Stored data
————————

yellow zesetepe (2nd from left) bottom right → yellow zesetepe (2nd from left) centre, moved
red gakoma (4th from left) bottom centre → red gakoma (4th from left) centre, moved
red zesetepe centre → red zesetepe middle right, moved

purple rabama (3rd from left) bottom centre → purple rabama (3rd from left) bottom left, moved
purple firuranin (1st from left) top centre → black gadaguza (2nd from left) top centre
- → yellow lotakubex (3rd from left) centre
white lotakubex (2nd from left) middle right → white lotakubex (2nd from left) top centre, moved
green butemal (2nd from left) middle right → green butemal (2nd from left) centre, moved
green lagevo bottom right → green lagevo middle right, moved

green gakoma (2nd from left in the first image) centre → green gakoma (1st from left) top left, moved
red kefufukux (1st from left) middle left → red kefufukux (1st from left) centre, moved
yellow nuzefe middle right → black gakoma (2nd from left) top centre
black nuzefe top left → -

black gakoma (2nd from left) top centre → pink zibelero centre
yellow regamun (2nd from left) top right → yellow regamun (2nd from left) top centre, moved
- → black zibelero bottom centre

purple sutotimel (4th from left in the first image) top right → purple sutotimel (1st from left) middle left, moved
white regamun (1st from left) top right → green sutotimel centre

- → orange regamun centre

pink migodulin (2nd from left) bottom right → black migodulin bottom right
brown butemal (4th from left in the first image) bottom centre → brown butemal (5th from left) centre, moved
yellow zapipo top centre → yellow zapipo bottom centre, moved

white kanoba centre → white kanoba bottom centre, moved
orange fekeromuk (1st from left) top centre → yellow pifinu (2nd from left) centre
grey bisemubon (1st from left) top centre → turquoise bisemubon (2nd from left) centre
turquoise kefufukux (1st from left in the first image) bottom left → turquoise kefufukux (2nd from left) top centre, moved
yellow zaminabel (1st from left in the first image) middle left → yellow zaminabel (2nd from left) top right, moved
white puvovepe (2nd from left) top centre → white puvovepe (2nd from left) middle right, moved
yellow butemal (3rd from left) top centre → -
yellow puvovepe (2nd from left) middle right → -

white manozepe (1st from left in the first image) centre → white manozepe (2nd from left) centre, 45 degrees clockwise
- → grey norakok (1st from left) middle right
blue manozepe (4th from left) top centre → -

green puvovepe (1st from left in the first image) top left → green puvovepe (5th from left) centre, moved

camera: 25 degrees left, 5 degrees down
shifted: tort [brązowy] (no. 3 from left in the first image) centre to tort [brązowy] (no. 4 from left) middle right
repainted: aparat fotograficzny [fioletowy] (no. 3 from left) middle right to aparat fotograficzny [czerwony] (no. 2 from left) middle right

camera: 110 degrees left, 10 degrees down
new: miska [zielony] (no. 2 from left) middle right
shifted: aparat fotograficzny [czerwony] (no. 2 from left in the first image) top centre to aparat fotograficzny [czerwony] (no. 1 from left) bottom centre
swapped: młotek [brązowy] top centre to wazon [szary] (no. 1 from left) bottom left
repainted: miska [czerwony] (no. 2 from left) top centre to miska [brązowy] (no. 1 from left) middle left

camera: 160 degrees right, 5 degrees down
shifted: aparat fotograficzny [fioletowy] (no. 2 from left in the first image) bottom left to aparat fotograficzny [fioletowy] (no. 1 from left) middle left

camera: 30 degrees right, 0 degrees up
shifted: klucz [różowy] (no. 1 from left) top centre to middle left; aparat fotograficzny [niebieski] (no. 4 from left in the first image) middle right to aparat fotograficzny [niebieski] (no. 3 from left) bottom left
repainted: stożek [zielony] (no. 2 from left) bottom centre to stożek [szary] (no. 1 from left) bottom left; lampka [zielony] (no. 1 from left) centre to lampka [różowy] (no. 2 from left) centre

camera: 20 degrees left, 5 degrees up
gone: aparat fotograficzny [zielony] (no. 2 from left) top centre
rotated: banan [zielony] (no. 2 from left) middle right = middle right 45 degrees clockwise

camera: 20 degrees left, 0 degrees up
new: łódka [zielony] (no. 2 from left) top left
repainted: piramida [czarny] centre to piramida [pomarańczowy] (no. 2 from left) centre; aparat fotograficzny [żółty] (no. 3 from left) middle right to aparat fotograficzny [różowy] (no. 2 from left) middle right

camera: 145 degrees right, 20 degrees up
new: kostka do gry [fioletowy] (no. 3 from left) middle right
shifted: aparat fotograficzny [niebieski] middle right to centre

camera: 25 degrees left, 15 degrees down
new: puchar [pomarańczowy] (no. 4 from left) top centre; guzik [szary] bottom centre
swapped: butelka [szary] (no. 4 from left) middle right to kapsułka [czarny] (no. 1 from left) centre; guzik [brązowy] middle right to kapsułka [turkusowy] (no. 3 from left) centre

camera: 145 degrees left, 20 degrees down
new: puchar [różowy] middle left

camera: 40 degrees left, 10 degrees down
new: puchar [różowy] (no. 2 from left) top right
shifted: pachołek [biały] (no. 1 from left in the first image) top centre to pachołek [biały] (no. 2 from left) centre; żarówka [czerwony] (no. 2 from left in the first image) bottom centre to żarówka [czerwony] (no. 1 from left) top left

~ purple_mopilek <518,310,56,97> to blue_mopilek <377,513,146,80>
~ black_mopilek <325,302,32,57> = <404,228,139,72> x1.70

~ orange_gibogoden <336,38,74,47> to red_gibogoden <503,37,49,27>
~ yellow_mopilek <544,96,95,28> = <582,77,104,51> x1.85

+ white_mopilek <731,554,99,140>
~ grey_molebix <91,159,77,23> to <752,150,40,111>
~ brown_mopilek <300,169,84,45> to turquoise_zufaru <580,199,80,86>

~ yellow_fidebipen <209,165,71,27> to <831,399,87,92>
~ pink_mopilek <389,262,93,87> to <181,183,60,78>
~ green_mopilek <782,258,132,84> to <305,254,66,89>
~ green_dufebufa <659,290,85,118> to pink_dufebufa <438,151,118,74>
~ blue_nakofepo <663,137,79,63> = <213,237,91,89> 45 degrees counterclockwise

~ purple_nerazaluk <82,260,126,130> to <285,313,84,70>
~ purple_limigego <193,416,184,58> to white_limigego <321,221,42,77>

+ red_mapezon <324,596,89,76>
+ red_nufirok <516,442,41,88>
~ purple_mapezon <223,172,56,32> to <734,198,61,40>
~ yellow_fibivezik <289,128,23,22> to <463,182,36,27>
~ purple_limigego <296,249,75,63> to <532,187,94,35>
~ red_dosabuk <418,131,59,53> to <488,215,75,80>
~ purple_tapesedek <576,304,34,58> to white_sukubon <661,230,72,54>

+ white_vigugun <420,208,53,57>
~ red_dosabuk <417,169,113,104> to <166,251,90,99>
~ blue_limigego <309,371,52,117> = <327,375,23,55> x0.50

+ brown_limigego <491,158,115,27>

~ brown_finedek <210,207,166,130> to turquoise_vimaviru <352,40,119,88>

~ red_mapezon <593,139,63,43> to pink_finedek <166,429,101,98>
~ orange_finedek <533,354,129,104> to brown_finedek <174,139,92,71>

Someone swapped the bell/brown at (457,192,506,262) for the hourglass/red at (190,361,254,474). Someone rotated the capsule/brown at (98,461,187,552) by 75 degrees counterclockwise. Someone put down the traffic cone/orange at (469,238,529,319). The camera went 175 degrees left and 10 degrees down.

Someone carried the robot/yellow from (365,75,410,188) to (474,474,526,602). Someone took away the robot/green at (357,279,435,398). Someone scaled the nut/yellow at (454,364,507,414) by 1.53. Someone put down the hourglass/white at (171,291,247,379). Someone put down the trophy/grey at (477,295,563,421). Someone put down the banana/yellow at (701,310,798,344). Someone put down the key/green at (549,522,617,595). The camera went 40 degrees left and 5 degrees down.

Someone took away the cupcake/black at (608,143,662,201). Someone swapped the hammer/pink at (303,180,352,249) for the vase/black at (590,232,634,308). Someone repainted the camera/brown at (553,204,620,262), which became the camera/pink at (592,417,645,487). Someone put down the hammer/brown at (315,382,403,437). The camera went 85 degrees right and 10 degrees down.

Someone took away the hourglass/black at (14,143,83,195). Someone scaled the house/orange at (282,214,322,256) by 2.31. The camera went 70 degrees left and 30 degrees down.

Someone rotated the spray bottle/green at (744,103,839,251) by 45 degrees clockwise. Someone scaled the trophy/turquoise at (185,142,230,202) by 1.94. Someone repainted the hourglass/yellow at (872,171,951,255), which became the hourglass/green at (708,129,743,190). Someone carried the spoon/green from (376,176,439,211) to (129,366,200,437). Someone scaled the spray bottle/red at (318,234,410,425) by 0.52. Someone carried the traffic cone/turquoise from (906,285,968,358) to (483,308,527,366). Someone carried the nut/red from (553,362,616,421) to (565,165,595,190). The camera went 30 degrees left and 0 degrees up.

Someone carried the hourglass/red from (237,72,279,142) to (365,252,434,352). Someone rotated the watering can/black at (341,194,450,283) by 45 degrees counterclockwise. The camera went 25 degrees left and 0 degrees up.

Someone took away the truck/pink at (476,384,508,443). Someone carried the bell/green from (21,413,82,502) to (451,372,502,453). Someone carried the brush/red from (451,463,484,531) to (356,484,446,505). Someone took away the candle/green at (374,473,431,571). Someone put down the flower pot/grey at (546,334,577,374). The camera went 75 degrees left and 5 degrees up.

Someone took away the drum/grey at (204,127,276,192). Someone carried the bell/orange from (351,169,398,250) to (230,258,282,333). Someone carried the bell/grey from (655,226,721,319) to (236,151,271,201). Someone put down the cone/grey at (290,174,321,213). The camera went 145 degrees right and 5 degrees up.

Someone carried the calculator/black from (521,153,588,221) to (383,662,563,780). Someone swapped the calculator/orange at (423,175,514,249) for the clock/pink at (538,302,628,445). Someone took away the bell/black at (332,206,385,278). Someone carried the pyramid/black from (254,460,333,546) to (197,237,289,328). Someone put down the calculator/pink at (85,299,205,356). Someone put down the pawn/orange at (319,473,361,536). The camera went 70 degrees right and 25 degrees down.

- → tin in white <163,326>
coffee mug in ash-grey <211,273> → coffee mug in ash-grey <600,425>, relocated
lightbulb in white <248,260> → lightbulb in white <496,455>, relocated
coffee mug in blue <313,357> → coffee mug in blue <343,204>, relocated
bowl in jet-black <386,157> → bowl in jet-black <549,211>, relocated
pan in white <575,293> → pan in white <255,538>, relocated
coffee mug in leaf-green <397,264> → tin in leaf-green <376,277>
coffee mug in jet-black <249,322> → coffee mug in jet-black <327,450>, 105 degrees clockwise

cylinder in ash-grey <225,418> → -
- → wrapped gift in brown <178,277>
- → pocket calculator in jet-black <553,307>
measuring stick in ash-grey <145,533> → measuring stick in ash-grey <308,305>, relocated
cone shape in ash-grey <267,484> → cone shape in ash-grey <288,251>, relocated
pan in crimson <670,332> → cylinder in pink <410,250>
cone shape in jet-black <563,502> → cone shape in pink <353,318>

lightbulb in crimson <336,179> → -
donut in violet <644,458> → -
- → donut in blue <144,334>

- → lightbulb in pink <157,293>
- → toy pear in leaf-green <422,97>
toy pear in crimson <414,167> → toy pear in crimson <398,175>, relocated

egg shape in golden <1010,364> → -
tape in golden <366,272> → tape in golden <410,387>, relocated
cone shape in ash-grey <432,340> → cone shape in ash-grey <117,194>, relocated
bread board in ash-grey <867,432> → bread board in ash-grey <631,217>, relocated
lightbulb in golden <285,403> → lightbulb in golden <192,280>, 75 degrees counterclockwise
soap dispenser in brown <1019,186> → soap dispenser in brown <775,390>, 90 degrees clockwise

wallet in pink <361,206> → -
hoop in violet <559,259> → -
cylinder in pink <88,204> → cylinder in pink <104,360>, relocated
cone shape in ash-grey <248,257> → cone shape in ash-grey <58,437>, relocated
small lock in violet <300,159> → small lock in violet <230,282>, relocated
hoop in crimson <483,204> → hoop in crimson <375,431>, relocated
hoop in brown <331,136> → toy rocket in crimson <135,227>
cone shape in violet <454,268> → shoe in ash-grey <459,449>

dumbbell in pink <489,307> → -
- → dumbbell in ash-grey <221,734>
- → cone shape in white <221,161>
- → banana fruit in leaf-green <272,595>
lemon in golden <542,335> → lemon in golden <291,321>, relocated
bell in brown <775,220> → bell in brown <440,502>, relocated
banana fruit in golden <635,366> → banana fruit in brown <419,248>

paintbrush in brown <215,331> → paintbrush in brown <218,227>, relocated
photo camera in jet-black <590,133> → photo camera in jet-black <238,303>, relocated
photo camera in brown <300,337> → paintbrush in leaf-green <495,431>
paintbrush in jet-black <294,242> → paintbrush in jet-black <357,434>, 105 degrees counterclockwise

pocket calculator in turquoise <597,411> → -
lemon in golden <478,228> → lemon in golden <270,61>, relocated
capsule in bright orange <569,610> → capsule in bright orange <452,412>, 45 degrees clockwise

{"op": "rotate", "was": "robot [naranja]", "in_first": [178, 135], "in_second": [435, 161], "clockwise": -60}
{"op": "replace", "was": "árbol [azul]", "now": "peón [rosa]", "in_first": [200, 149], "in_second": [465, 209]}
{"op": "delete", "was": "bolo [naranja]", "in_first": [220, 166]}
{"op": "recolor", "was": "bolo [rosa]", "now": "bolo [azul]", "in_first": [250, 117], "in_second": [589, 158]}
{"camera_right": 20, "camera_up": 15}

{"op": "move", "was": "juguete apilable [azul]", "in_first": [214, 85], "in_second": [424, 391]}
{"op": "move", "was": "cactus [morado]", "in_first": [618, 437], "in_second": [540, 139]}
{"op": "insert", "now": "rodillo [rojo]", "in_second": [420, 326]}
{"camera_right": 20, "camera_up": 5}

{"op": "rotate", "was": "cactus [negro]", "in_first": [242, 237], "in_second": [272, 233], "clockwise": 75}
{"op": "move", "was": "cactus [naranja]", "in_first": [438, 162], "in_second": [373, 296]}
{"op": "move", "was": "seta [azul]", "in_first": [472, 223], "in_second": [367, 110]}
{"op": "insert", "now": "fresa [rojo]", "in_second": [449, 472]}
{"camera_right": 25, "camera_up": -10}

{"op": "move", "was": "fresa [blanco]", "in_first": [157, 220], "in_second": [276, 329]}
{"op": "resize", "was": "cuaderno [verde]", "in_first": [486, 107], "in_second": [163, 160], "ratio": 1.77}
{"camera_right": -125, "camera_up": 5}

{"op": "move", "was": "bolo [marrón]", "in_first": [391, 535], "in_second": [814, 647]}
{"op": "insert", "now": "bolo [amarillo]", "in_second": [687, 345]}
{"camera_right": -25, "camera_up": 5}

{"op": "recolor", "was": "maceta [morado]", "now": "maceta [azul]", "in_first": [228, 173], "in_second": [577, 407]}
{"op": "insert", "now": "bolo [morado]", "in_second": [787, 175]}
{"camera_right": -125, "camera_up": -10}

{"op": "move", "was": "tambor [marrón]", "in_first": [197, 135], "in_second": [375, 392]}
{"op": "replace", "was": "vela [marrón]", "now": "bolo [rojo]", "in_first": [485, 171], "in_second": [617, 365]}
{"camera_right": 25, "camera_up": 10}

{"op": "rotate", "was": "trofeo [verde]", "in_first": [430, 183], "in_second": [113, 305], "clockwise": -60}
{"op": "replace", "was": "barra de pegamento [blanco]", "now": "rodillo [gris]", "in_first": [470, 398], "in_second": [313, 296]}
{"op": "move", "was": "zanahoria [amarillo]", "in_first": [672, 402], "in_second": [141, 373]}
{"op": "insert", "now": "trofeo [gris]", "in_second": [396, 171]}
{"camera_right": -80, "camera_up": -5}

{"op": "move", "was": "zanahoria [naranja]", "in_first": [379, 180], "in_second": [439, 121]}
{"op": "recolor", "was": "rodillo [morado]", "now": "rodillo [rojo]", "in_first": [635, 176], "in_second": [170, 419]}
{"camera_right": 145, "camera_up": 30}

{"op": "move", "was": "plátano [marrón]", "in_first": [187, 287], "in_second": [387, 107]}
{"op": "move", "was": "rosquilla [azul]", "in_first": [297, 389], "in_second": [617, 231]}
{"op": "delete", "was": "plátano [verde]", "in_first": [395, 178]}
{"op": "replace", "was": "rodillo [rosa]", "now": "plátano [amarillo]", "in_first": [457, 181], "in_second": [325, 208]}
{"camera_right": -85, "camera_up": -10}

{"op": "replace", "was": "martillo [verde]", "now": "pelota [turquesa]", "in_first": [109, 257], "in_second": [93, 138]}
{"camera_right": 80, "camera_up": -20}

————————

What to produce | With the first line being the one containing "red kefufukux (1st from left) middle" and the last line the one containing "orange fekeromuk (1st", transcribe exactly the lines above that fall in that range.

Result |
red kefufukux (1st from left) middle left → red kefufukux (1st from left) centre, moved
yellow nuzefe middle right → black gakoma (2nd from left) top centre
black nuzefe top left → -

black gakoma (2nd from left) top centre → pink zibelero centre
yellow regamun (2nd from left) top right → yellow regamun (2nd from left) top centre, moved
- → black zibelero bottom centre

purple sutotimel (4th from left in the first image) top right → purple sutotimel (1st from left) middle left, moved
white regamun (1st from left) top right → green sutotimel centre

- → orange regamun centre

pink migodulin (2nd from left) bottom right → black migodulin bottom right
brown butemal (4th from left in the first image) bottom centre → brown butemal (5th from left) centre, moved
yellow zapipo top centre → yellow zapipo bottom centre, moved

white kanoba centre → white kanoba bottom centre, moved
orange fekeromuk (1st from left) top centre → yellow pifinu (2nd from left) centre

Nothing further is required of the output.